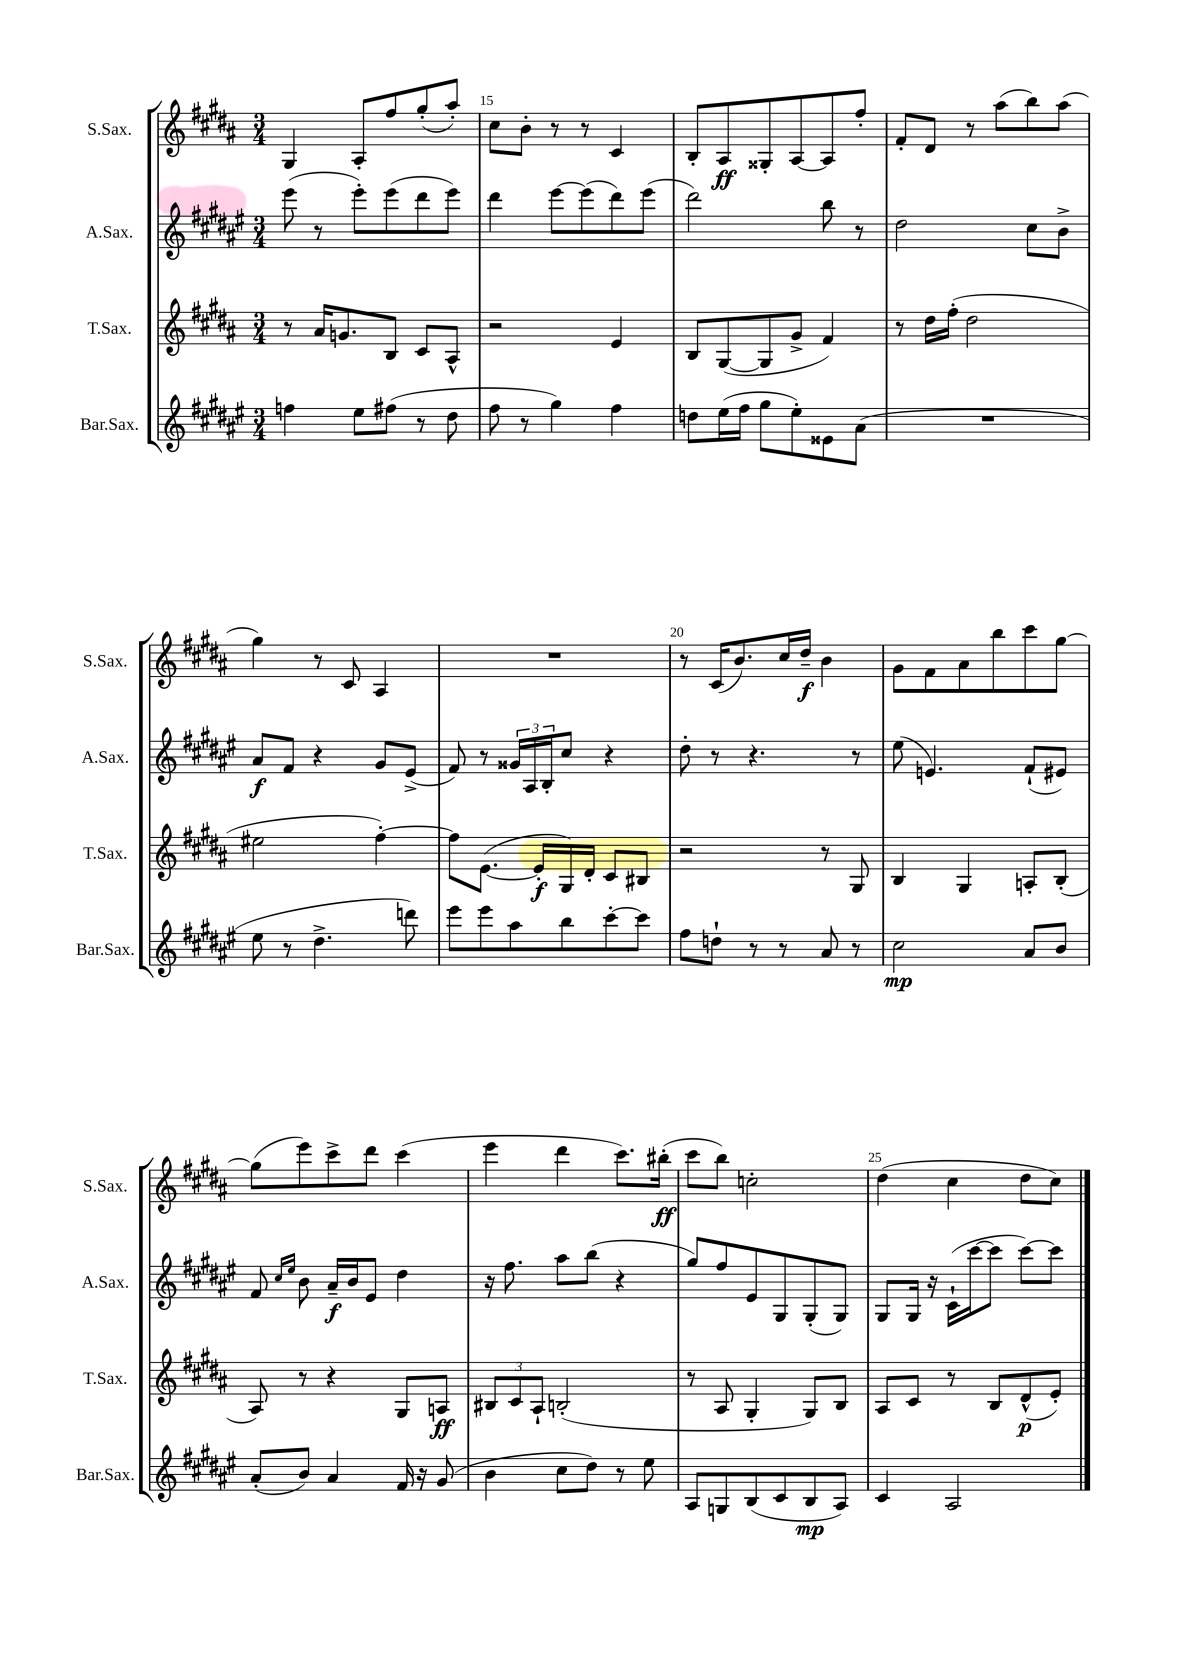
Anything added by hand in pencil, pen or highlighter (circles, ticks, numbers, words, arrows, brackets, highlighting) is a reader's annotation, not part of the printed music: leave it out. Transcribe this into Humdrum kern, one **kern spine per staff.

**kern	**kern	**kern	**kern
*staff4	*staff3	*staff2	*staff1
*clefG2	*clefG2	*clefG2	*clefG2
*k[f#c#g#d#a#e#]	*k[f#c#g#d#a#]	*k[f#c#g#d#a#e#]	*k[f#c#g#d#a#]
*M3/4	*M3/4	*M3/4	*M3/4
4ff\	8r	(8eee#\	4G#/
.	16a#/LK	8r	.
.	8.g/	.	.
8ee#\L	.	8eee#'\L)	8A#'/L
(8ff#\J	8B/J	(8eee#\	8ff#/
8r	8c#/L	8ddd#\	(8gg#'/
8dd#\	8A#^^/J	8eee#\J)	8aa#'/J)
=	=	=	=
8ff#\	2r	4ddd#\	8cc#\L
8r	.	.	8b'\J
4gg#\)	.	[8eee#\L	8r
.	.	(8eee#\]	8r
4ff#\	4e/	8ddd#\)	4c#/
.	.	(8eee#\J	.
=	=	=	=
8dd\L	8B/L	2ddd#\)	8B'/L
(16ee#\L	([8G#/	.	8A#/
16ff#\JJ	.	.	.
8gg#\L	8G#/]	.	8G##'/
8ee#'\)	8g#^/J	.	[8A#/
8e##\	4f#/)	8bb\	8A#/]
(8a#\J	.	8r	8ff#'/J
=	=	=	=
2.r	8r	2dd#\	8f#'/L
.	16dd#\LL	.	8d#/J
.	(16ff#'\JJ	.	.
.	2dd#\	.	8r
.	.	.	(8aa#\L
.	.	8cc#\L	8bb\)
.	.	8b^\J	(8aa#\J
=	=	=	=
8ee#\	2ee#\	8a#/L	4gg#\)
8r	.	8f#/J	.
4.dd#^\	.	4r	8r
.	.	.	8c#/
.	[4ff#'\)	8g#/L	4A#/
8ddd\)	.	(8e#^/J	.
=	=	=	=
8eee#\L	8ff#\]L	8f#/)	2.r
8eee#\	([8.e\J	8r	.
8aa#\	.	24g##/LL	.
.	.	24A#/	.
.	16e'/]LL	.	.
.	.	24B'/J	.
8bb\	16G#/)	8cc#/J	.
.	16d#'/JJ	.	.
[8ccc#'\	8c#/L	4r	.
8ccc#\]J	8B#/J	.	.
=	=	=	=
8ff#\L	2r	8dd#'\	8r
8dd`\J	.	8r	(16c#/LK
.	.	.	8.b/)
8r	.	4.r	.
8r	.	.	16cc#/L
.	.	.	16dd#~/JJ
8a#/	8r	.	4b\
8r	8G#/	8r	.
=	=	=	=
2cc#\	4B/	(8ee#\	8g#\L
.	.	4.e/)	8f#\
.	4G#/	.	8a#\
.	.	.	8bb\
8a#/L	8A'/L	(8f#`/L	8ccc#\
8b/J	(8B'/J	8e#/J)	[8gg#\J
=	=	=	=
(8a#'/L	8A#/)	8f#/	(8gg#\]L
.	.	16qqcc#/LL	.
.	.	16qqee#/JJ	.
8b/J)	8r	8b\	8eee\)
4a#/	4r	16a#~/LL	8ccc#^\
.	.	16b/J	.
.	.	8e#/J	8ddd#\J
16f#/	8G#/L	4dd#\	(4ccc#\
16r	.	.	.
(8g#/	8A/J	.	.
=	=	=	=
4b\	12B#/L	16r	4eee\
.	.	8.ff#\	.
.	12c#/	.	.
.	12A#`/J	.	.
8cc#\L	(2B'/	8aa#\L	4ddd#\
8dd#\J)	.	(8bb\J	.
8r	.	4r	8.ccc#\L)
8ee#\	.	.	.
.	.	.	(16bb#'\Jk
=	=	=	=
8A#/L	8r	8gg#/L)	8ccc#\L
8G/	8A#/	8ff#/	8bb\J)
(8B/	4G#'/	8e#/	2cc'\
8c#/	.	8G#/	.
8B/	8G#/L)	(8G#'/	.
8A#/J)	8B/J	8G#/J)	.
=	=	=	=
4c#/	8A#/L	8G#/L	(4dd#\
.	8c#/J	16G#/Jk	.
.	.	16r	.
2A#/	8r	(16c#`\LL	4cc#\
.	.	[16ccc#\J	.
.	8B/L	8ccc#\]J	.
.	(8d#^^/	[8ccc#\L)	8dd#\L
.	8e'/J)	8ccc#\]J	8cc#\J)
==	==	==	==
*-	*-	*-	*-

──────

#### [Your task]
Render the records above as a Markdown table with the columns "Row" and "Line", one numbered row per line, leaving out blank lines and the pictures.

#### [Result for this exercise]
| Row | Line |
|---|---|
| 1 | Anything added by hand in pencil, pen or highlighter (circles, ticks, numbers, words, arrows, brackets, highlighting) is a reader's annotation, not part of the printed music: leave it out. Transcribe this into Humdrum kern, one **kern spine per staff. |
| 2 | **kern	**kern	**kern	**kern |
| 3 | *staff4	*staff3	*staff2	*staff1 |
| 4 | *clefG2	*clefG2	*clefG2	*clefG2 |
| 5 | *k[f#c#g#d#a#e#]	*k[f#c#g#d#a#]	*k[f#c#g#d#a#e#]	*k[f#c#g#d#a#] |
| 6 | *M3/4	*M3/4	*M3/4	*M3/4 |
| 7 | 4ff\	8r	(8eee#\	4G#/ |
| 8 | .	16a#/LK	8r	. |
| 9 | .	8.g/	.	. |
| 10 | 8ee#\L	.	8eee#'\L)	8A#'/L |
| 11 | (8ff#\J	8B/J	(8eee#\	8ff#/ |
| 12 | 8r	8c#/L	8ddd#\	(8gg#'/ |
| 13 | 8dd#\	8A#^^/J	8eee#\J)	8aa#'/J) |
| 14 | =	=	=	= |
| 15 | 8ff#\	2r	4ddd#\	8cc#\L |
| 16 | 8r	.	.	8b'\J |
| 17 | 4gg#\)	.	[8eee#\L	8r |
| 18 | .	.	(8eee#\]	8r |
| 19 | 4ff#\	4e/	8ddd#\)	4c#/ |
| 20 | .	.	(8eee#\J	. |
| 21 | =	=	=	= |
| 22 | 8dd\L	8B/L	2ddd#\)	8B'/L |
| 23 | (16ee#\L	([8G#/	.	8A#/ |
| 24 | 16ff#\JJ	.	.	. |
| 25 | 8gg#\L	8G#/]	.	8G##'/ |
| 26 | 8ee#'\)	8g#^/J	.	[8A#/ |
| 27 | 8e##\	4f#/)	8bb\	8A#/] |
| 28 | (8a#\J	.	8r	8ff#'/J |
| 29 | =	=	=	= |
| 30 | 2.r	8r	2dd#\	8f#'/L |
| 31 | .	16dd#\LL	.	8d#/J |
| 32 | .	(16ff#'\JJ	.	. |
| 33 | .	2dd#\	.	8r |
| 34 | .	.	.	(8aa#\L |
| 35 | .	.	8cc#\L	8bb\) |
| 36 | .	.	8b^\J	(8aa#\J |
| 37 | =	=	=	= |
| 38 | 8ee#\	2ee#\	8a#/L	4gg#\) |
| 39 | 8r	.	8f#/J	. |
| 40 | 4.dd#^\	.	4r	8r |
| 41 | .	.	.	8c#/ |
| 42 | .	[4ff#'\)	8g#/L	4A#/ |
| 43 | 8ddd\)	.	(8e#^/J	. |
| 44 | =	=	=	= |
| 45 | 8eee#\L	8ff#\]L	8f#/)	2.r |
| 46 | 8eee#\	([8.e\J	8r	. |
| 47 | 8aa#\	.	24g##/LL	. |
| 48 | .	.	24A#/	. |
| 49 | .	16e'/]LL	.	. |
| 50 | .	.	24B'/J	. |
| 51 | 8bb\	16G#/)	8cc#/J	. |
| 52 | .	16d#'/JJ	.	. |
| 53 | [8ccc#'\	8c#/L	4r	. |
| 54 | 8ccc#\]J	8B#/J	.	. |
| 55 | =	=	=	= |
| 56 | 8ff#\L	2r	8dd#'\	8r |
| 57 | 8dd`\J	.	8r	(16c#/LK |
| 58 | .	.	.	8.b/) |
| 59 | 8r	.	4.r	. |
| 60 | 8r	.	.	16cc#/L |
| 61 | .	.	.	16dd#~/JJ |
| 62 | 8a#/	8r	.	4b\ |
| 63 | 8r	8G#/	8r	. |
| 64 | =	=	=	= |
| 65 | 2cc#\	4B/	(8ee#\	8g#\L |
| 66 | .	.	4.e/)	8f#\ |
| 67 | .	4G#/	.	8a#\ |
| 68 | .	.	.	8bb\ |
| 69 | 8a#/L	8A'/L	(8f#`/L	8ccc#\ |
| 70 | 8b/J	(8B'/J	8e#/J)	[8gg#\J |
| 71 | =	=	=	= |
| 72 | (8a#'/L	8A#/)	8f#/	(8gg#\]L |
| 73 | .	.	16qqcc#/LL	. |
| 74 | .	.	16qqee#/JJ	. |
| 75 | 8b/J)	8r	8b\	8eee\) |
| 76 | 4a#/	4r	16a#~/LL	8ccc#^\ |
| 77 | .	.	16b/J	. |
| 78 | .	.	8e#/J	8ddd#\J |
| 79 | 16f#/	8G#/L	4dd#\	(4ccc#\ |
| 80 | 16r	.	.	. |
| 81 | (8g#/	8A/J	.	. |
| 82 | =	=	=	= |
| 83 | 4b\	12B#/L	16r	4eee\ |
| 84 | .	.	8.ff#\	. |
| 85 | .	12c#/	.	. |
| 86 | .	12A#`/J	.	. |
| 87 | 8cc#\L	(2B'/	8aa#\L	4ddd#\ |
| 88 | 8dd#\J)	.	(8bb\J	. |
| 89 | 8r	.	4r	8.ccc#\L) |
| 90 | 8ee#\	.	.	. |
| 91 | .	.	.	(16bb#'\Jk |
| 92 | =	=	=	= |
| 93 | 8A#/L	8r	8gg#/L)	8ccc#\L |
| 94 | 8G/	8A#/	8ff#/	8bb\J) |
| 95 | (8B/	4G#'/	8e#/	2cc'\ |
| 96 | 8c#/	.	8G#/	. |
| 97 | 8B/	8G#/L)	(8G#'/	. |
| 98 | 8A#/J)	8B/J	8G#/J)	. |
| 99 | =	=	=	= |
| 100 | 4c#/	8A#/L	8G#/L	(4dd#\ |
| 101 | .	8c#/J	16G#/Jk	. |
| 102 | .	.	16r	. |
| 103 | 2A#/	8r	(16c#`\LL	4cc#\ |
| 104 | .	.	[16ccc#\J	. |
| 105 | .	8B/L	8ccc#\]J	. |
| 106 | .	(8d#^^/	[8ccc#\L)	8dd#\L |
| 107 | .	8e'/J)	8ccc#\]J	8cc#\J) |
| 108 | ==	==	==	== |
| 109 | *-	*-	*-	*- |